DATA SHOWN:
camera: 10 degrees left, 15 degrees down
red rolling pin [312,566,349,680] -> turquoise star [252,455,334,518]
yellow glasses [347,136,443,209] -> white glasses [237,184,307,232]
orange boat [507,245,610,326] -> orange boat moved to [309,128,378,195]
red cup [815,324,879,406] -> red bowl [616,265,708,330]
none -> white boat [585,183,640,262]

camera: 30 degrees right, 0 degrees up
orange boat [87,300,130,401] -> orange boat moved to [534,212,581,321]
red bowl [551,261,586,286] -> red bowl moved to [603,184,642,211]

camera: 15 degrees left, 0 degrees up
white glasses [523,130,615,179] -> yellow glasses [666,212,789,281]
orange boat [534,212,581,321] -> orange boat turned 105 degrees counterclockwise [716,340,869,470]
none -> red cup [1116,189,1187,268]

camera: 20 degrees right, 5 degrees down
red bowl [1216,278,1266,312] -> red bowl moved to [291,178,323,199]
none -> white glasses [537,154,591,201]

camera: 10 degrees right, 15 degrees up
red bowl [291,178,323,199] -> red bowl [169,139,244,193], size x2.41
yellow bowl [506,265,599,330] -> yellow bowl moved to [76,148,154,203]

--

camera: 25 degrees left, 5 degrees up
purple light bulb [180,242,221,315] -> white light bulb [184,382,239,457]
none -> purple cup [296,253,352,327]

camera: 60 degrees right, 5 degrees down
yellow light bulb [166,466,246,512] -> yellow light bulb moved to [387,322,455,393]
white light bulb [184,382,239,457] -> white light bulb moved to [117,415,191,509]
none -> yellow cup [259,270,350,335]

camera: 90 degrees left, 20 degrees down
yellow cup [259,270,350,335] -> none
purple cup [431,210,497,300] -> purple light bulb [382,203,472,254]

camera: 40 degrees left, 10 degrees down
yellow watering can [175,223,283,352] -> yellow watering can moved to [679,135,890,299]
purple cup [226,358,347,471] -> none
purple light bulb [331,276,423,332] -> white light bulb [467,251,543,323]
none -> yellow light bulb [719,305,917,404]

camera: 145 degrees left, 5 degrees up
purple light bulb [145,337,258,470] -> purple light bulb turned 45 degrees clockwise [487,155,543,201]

WORK REQUEST:
Give back the records above exactly, limited to the lines between the one holding "purple light bulb [331,276,423,332]" and the one holding "purple light bulb [145,337,258,470]", inclusive.

RESULT OF THE TASK:
purple light bulb [331,276,423,332] -> white light bulb [467,251,543,323]
none -> yellow light bulb [719,305,917,404]

camera: 145 degrees left, 5 degrees up
purple light bulb [145,337,258,470] -> purple light bulb turned 45 degrees clockwise [487,155,543,201]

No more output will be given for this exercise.